About this exercise - Please return only the lines from the one with "brown robot: 4 -> 5" through the final line of the data, unchanged, with pictures omitted.

Exercise data -

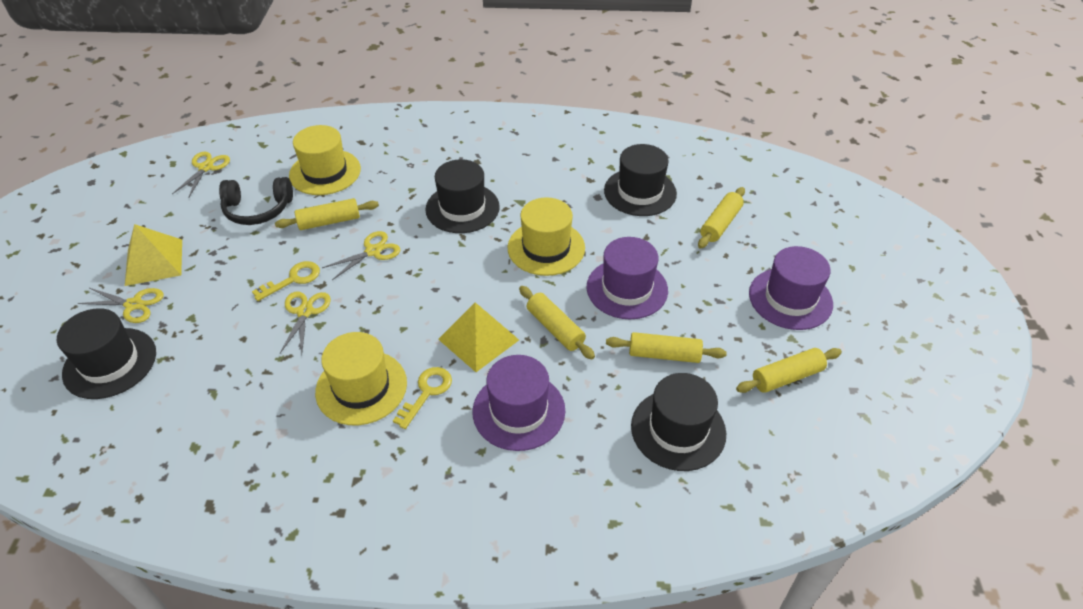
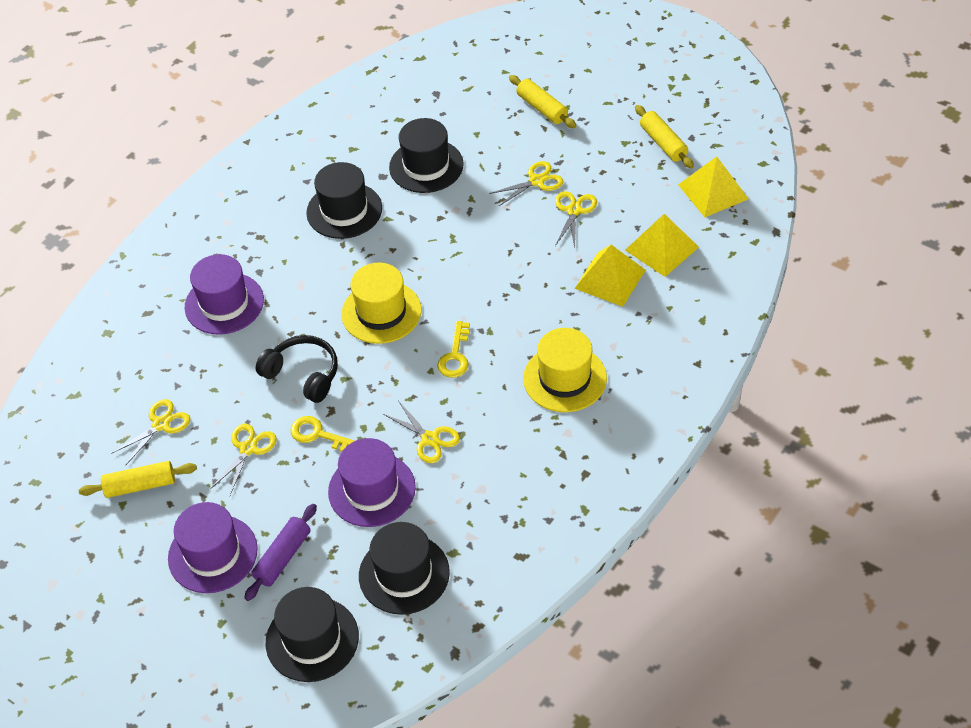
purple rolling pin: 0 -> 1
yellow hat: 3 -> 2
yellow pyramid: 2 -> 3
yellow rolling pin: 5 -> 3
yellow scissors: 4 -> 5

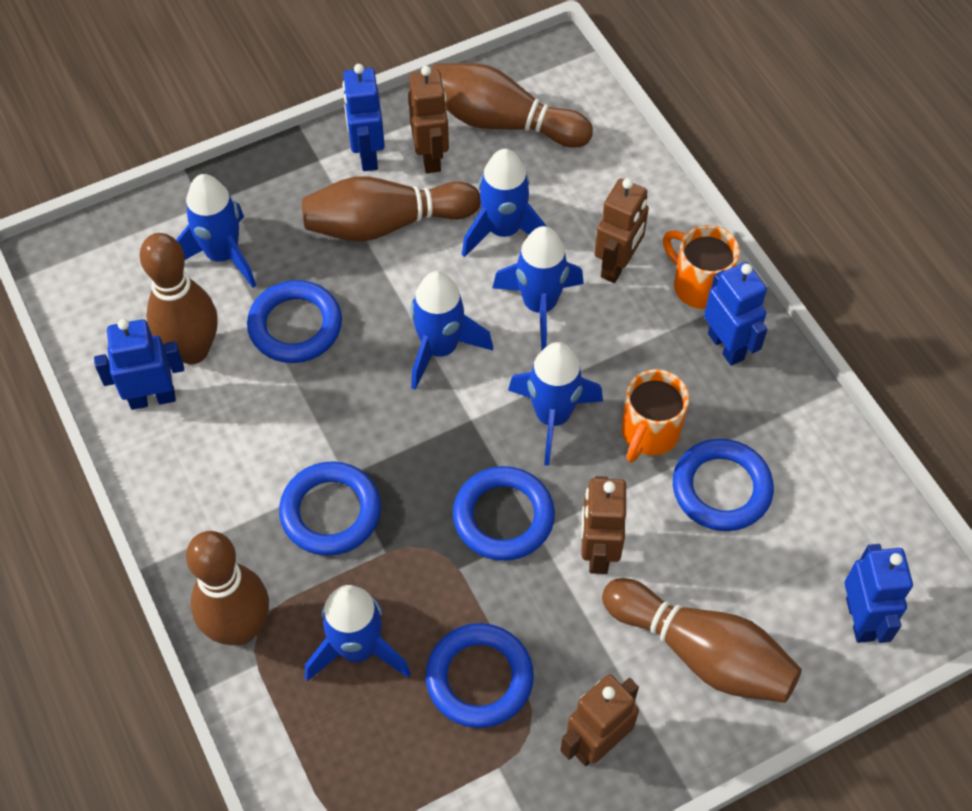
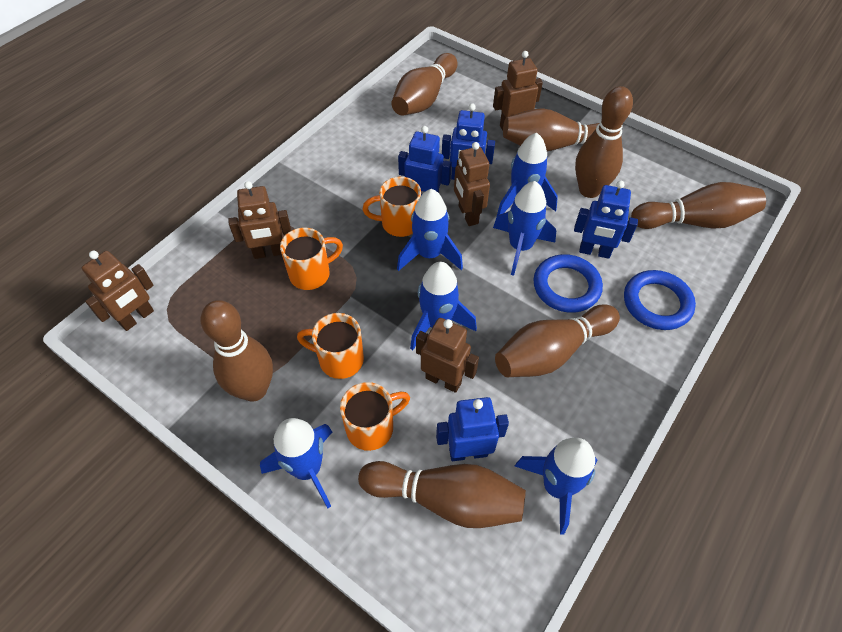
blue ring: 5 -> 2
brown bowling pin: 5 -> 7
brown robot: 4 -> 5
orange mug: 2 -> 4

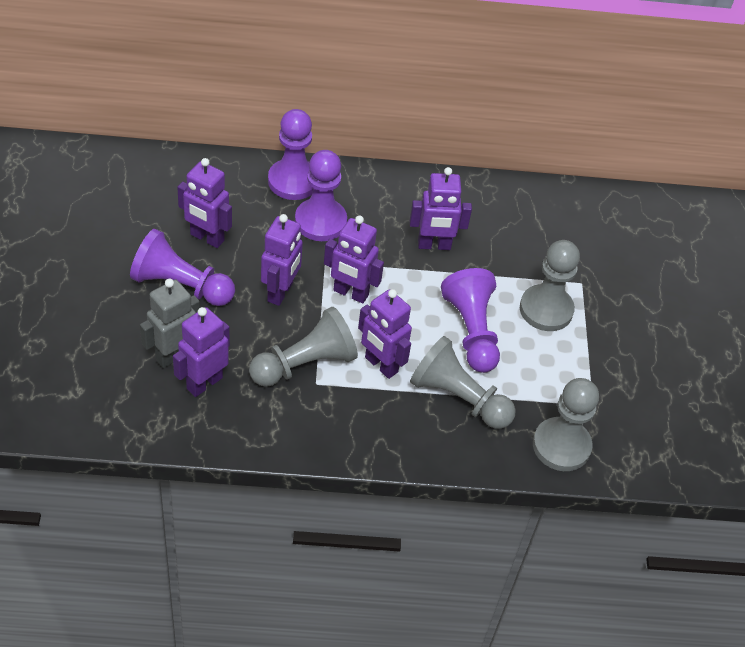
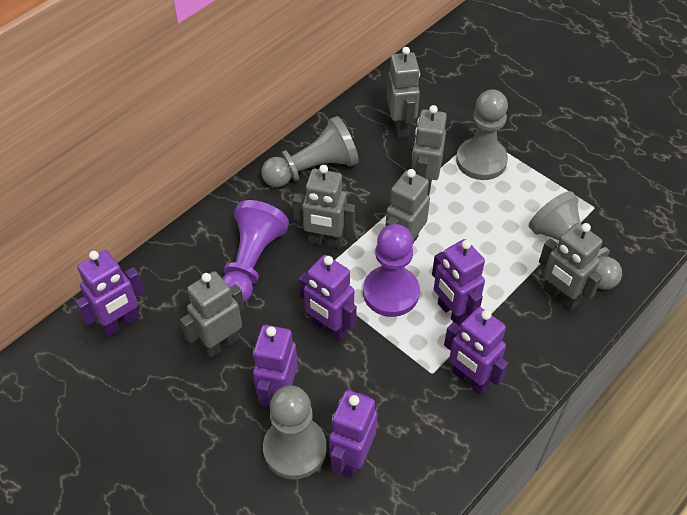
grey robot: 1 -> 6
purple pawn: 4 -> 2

Your solution -
brown robot: 4 -> 5
orange mug: 2 -> 4

grey robot: 1 -> 6
purple pawn: 4 -> 2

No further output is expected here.